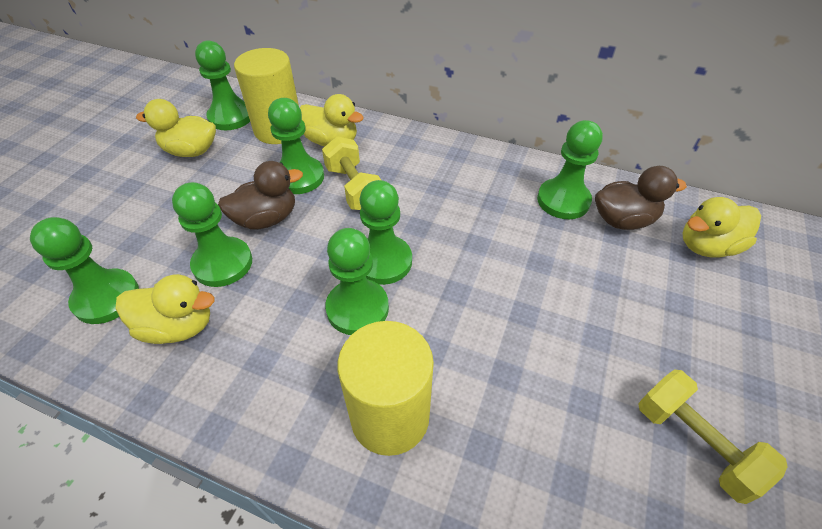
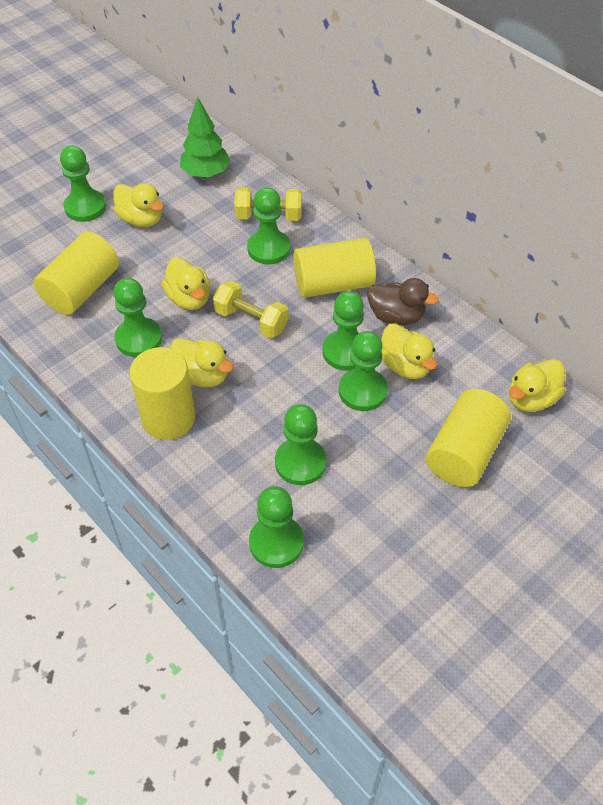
brown duck: 2 -> 1
green tree: 0 -> 1
yellow cylinder: 2 -> 4
yellow duck: 4 -> 5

**Work instructions**
Print the listing exactly, minus any pictures.

**Exercise output**
brown duck: 2 -> 1
green tree: 0 -> 1
yellow cylinder: 2 -> 4
yellow duck: 4 -> 5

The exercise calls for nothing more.